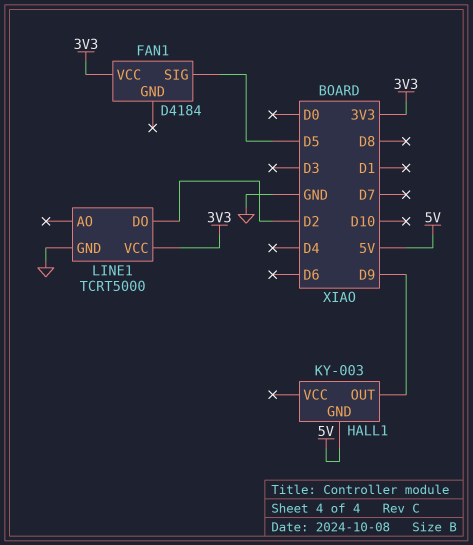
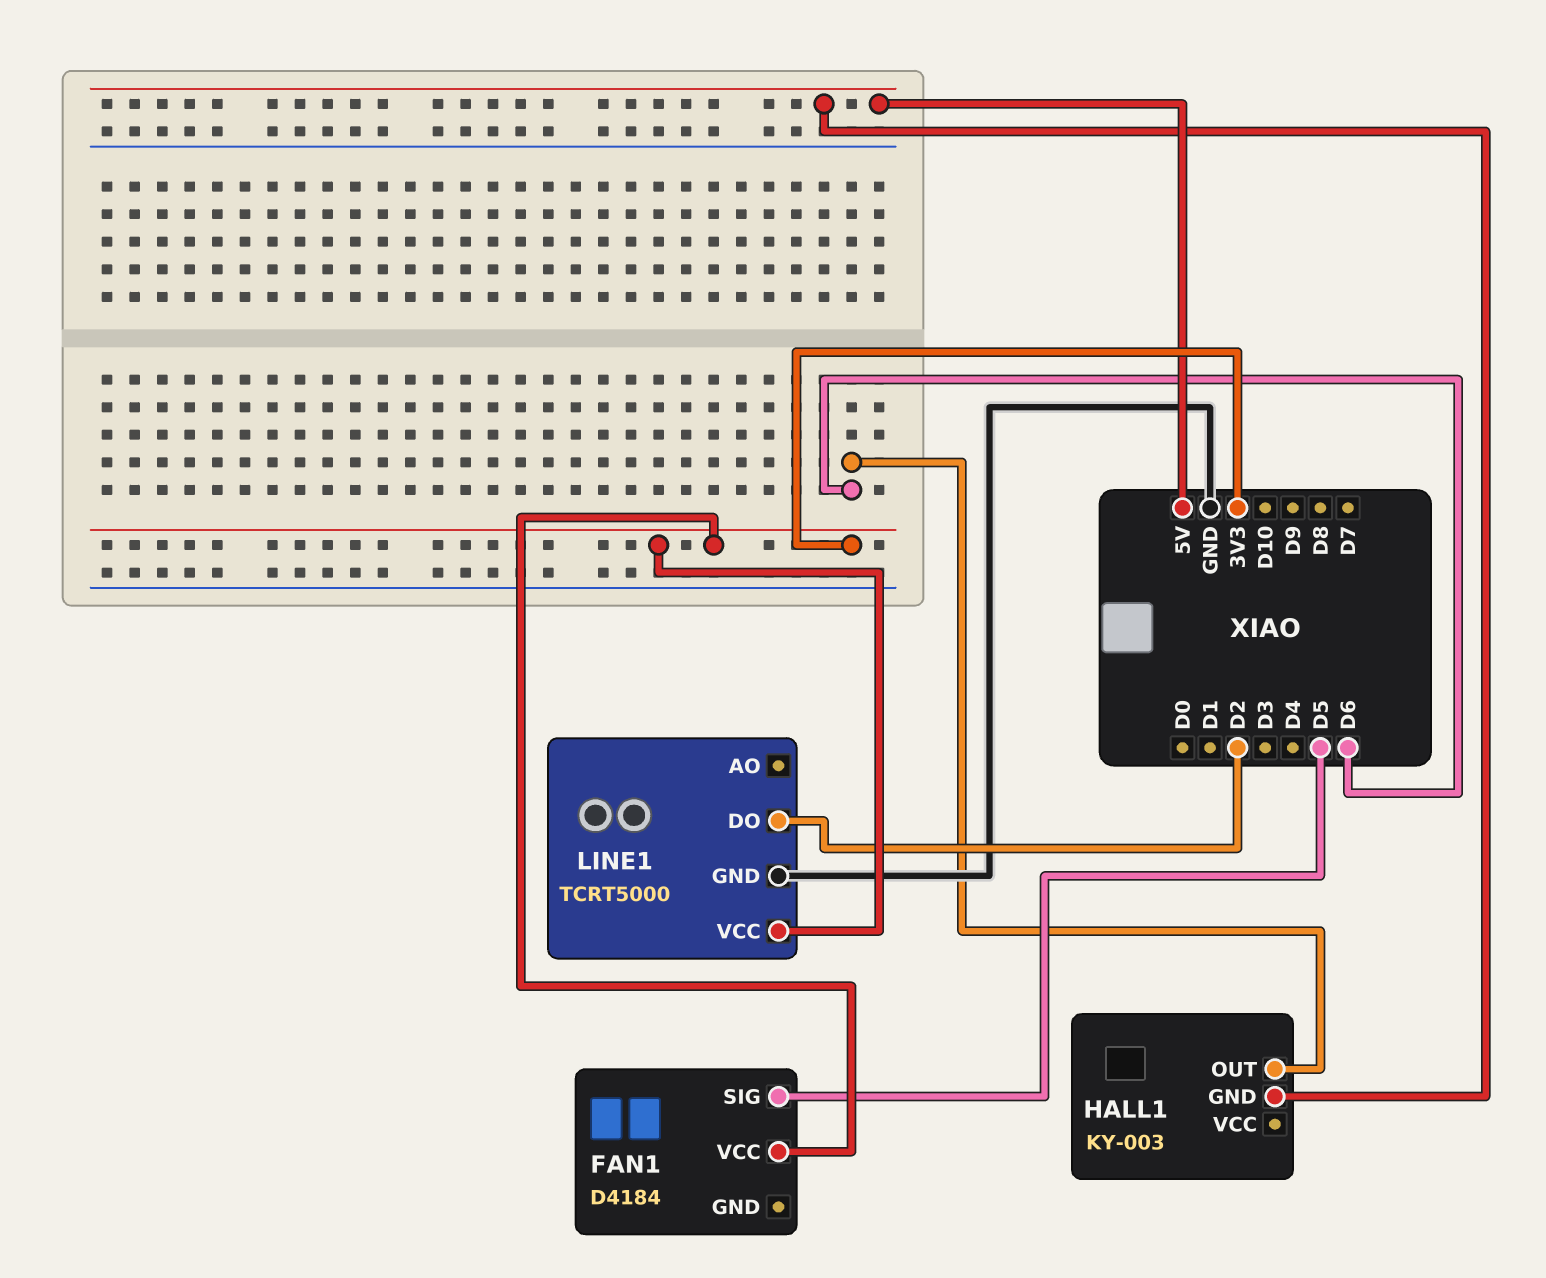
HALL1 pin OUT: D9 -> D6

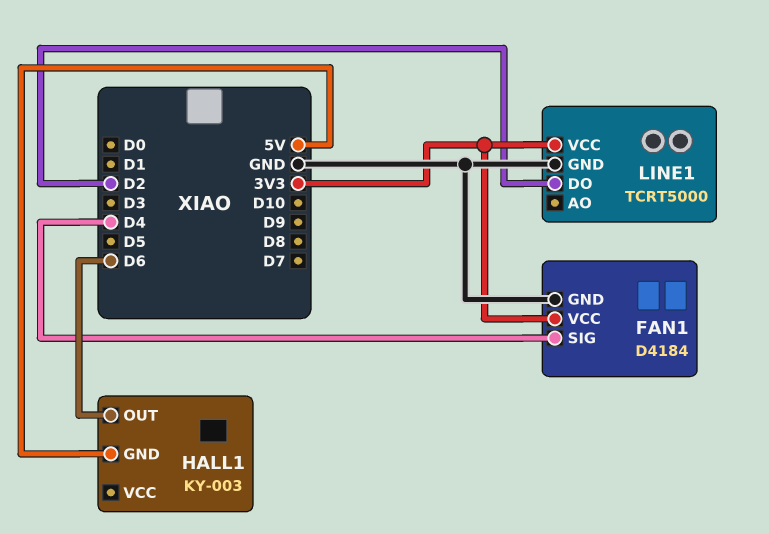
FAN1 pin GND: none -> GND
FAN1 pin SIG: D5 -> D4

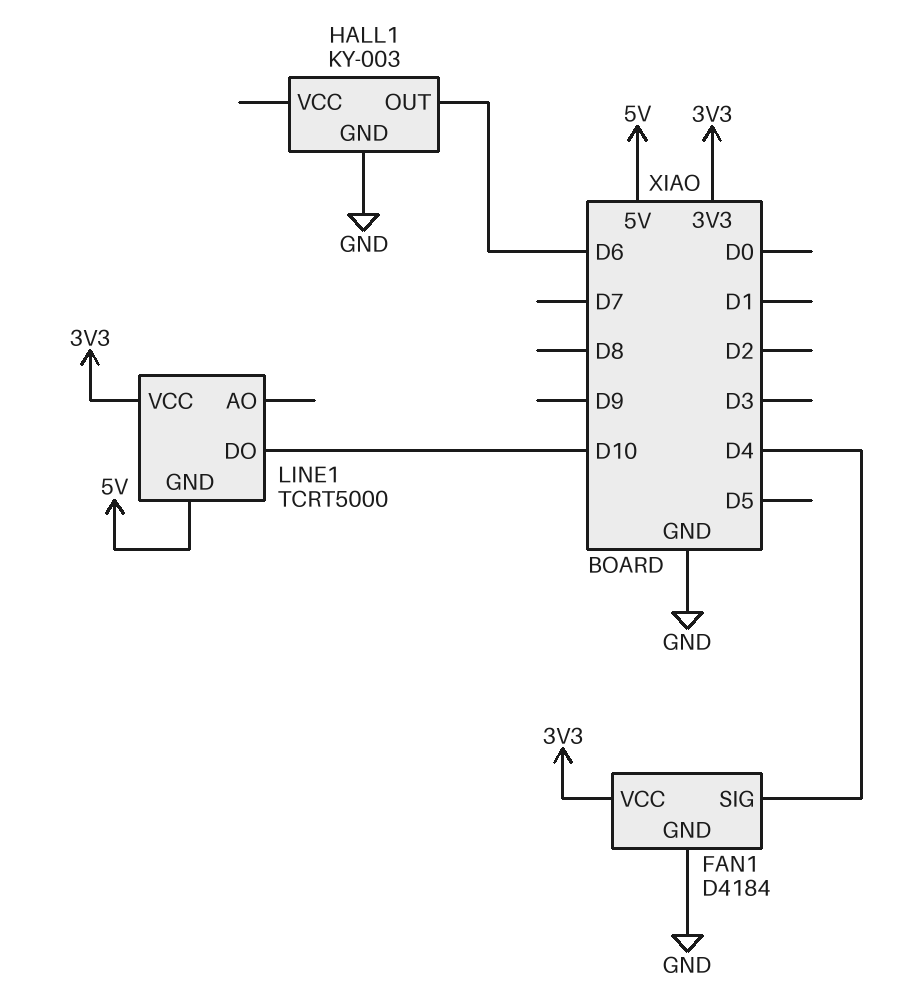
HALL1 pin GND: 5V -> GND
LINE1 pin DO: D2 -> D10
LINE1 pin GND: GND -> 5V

==

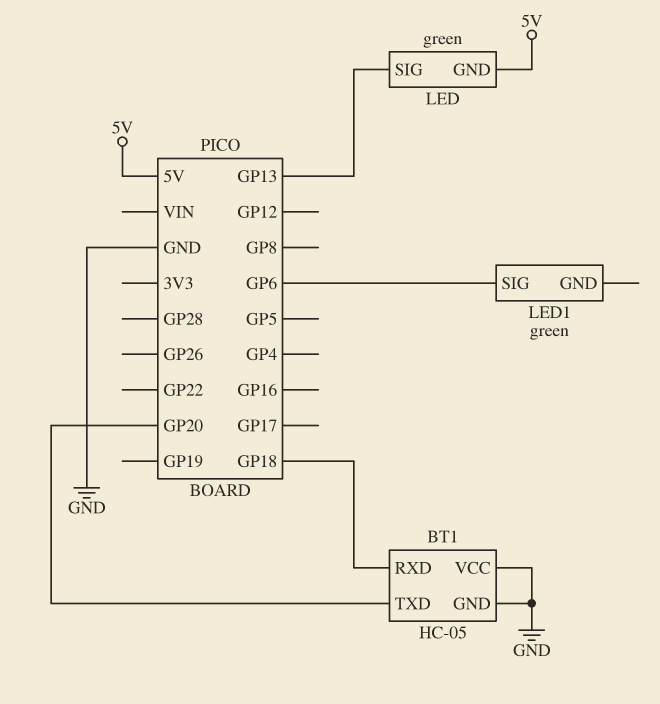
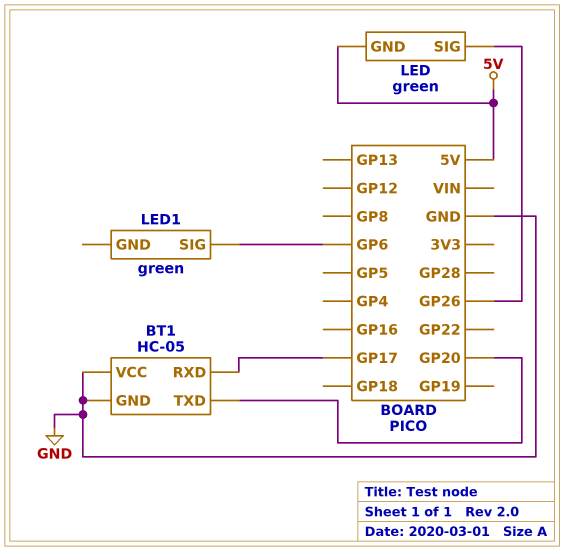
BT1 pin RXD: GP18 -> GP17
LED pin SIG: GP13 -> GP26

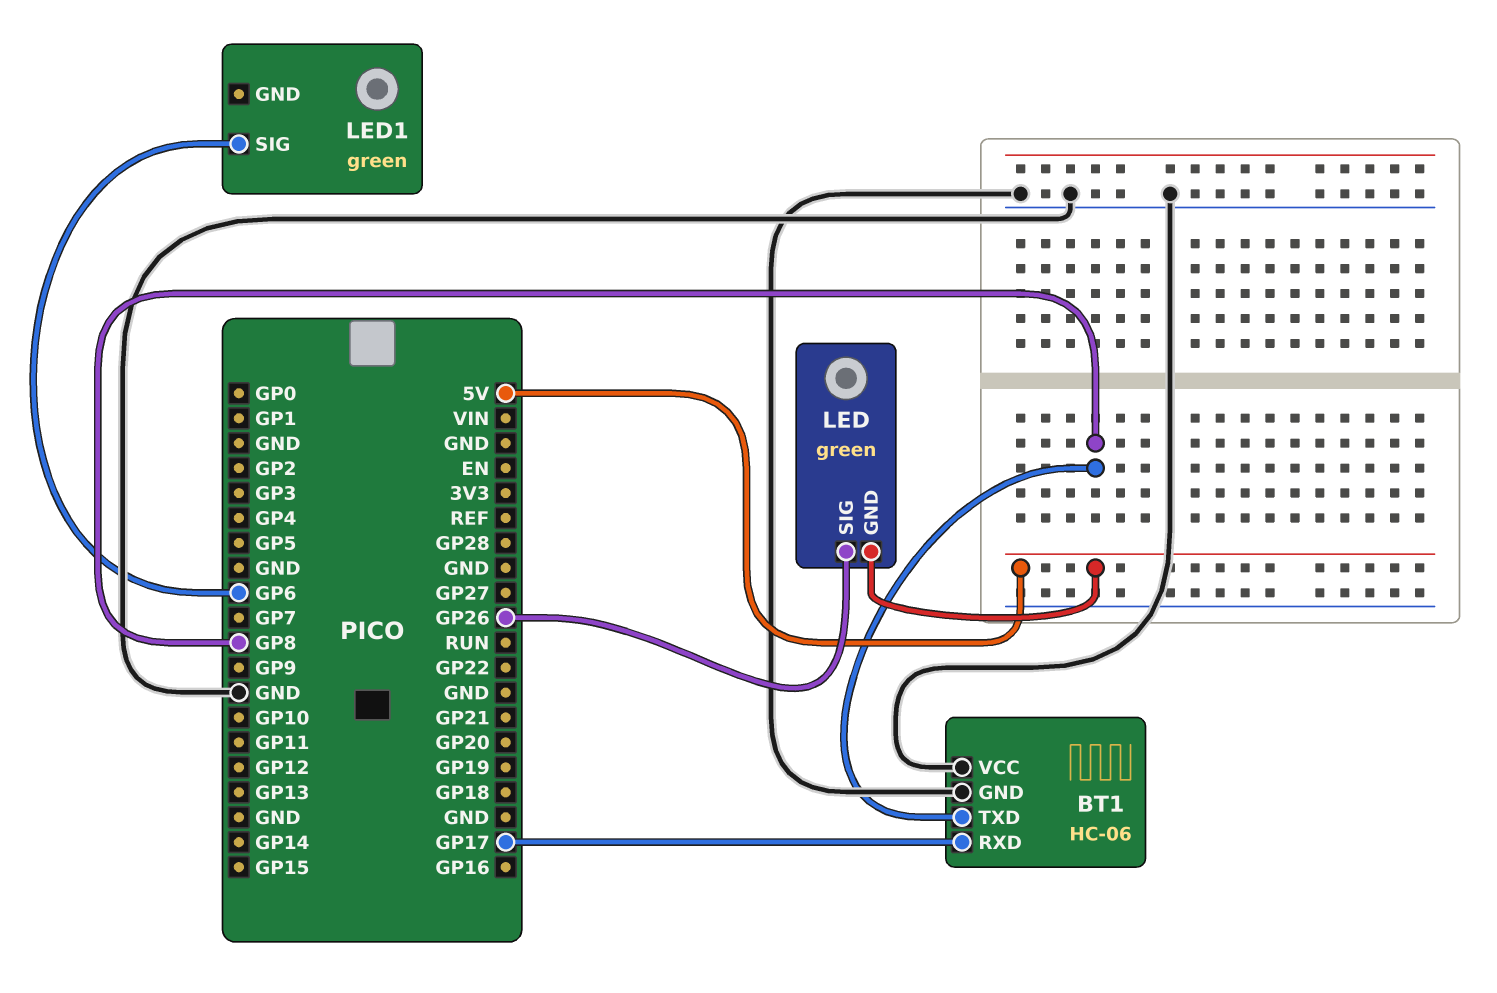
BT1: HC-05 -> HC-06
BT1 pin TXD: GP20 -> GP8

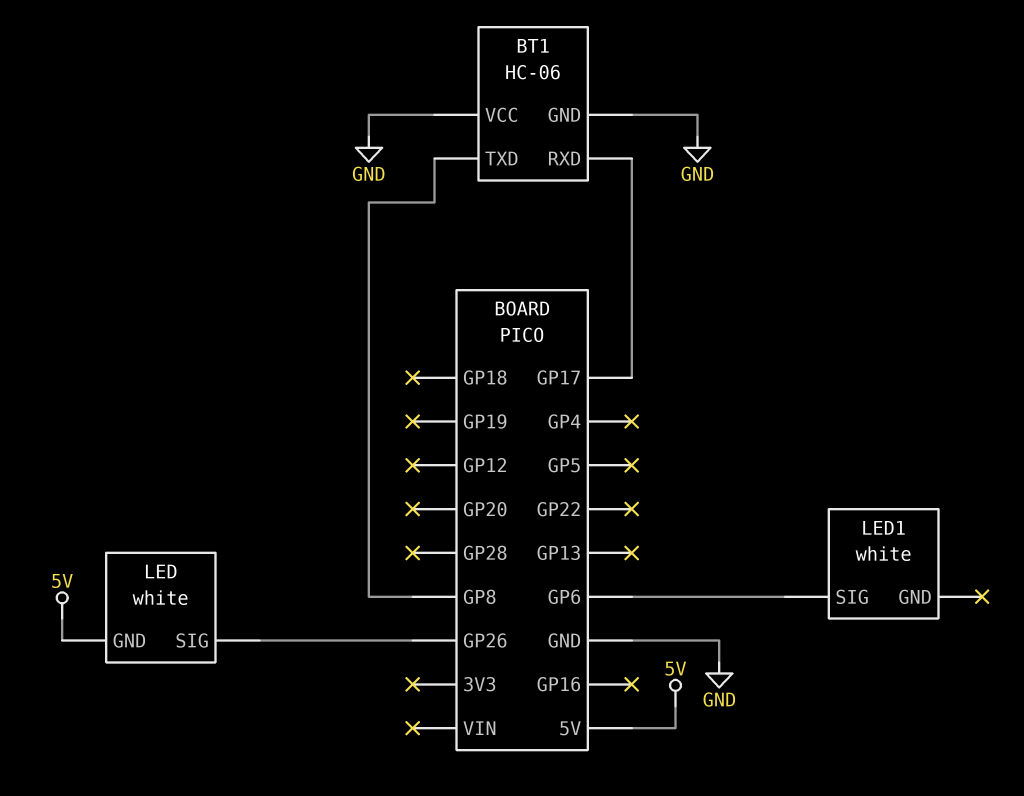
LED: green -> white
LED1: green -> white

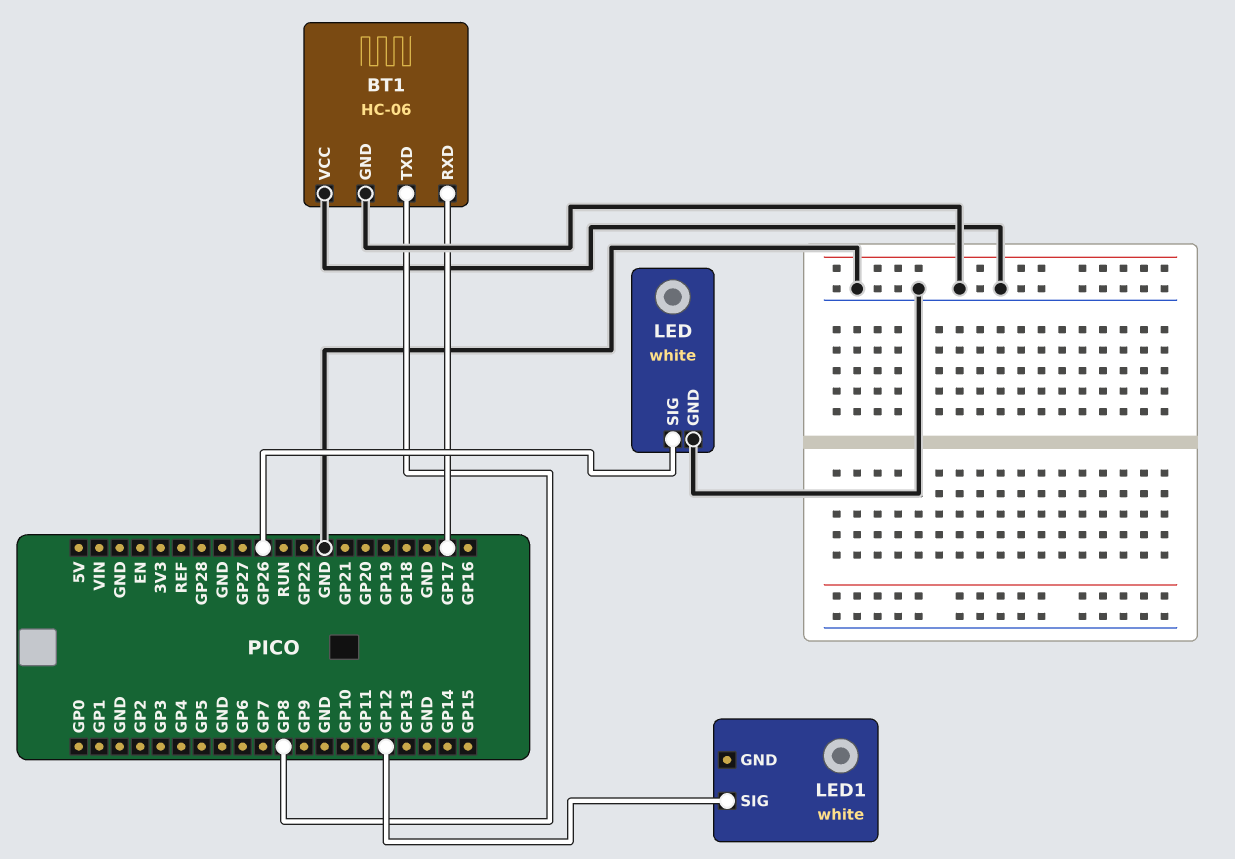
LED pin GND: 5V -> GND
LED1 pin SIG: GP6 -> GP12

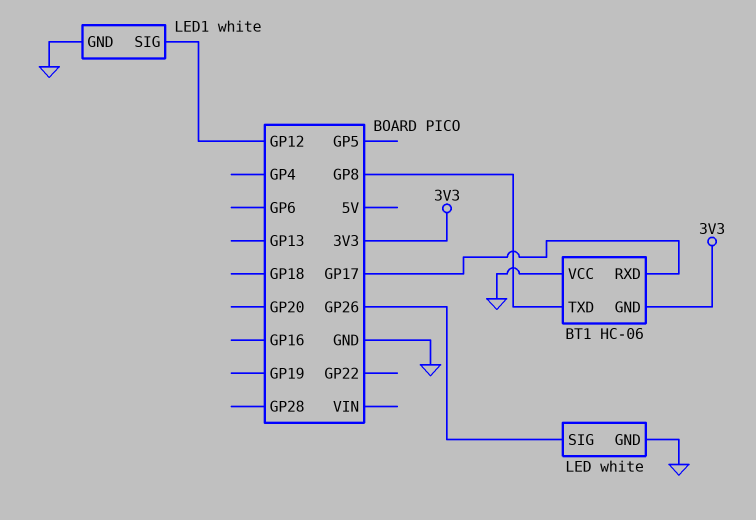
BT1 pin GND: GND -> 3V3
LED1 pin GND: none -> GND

About this exercise
Word for word, repeat the lines above from the one with "LED pin SIG: GP13 -> GP26" through the one with "LED1 pin GND: none -> GND", and nothing beyond them. Omit the pictures.

Solution to this task
LED pin SIG: GP13 -> GP26

BT1: HC-05 -> HC-06
BT1 pin TXD: GP20 -> GP8

LED: green -> white
LED1: green -> white

LED pin GND: 5V -> GND
LED1 pin SIG: GP6 -> GP12

BT1 pin GND: GND -> 3V3
LED1 pin GND: none -> GND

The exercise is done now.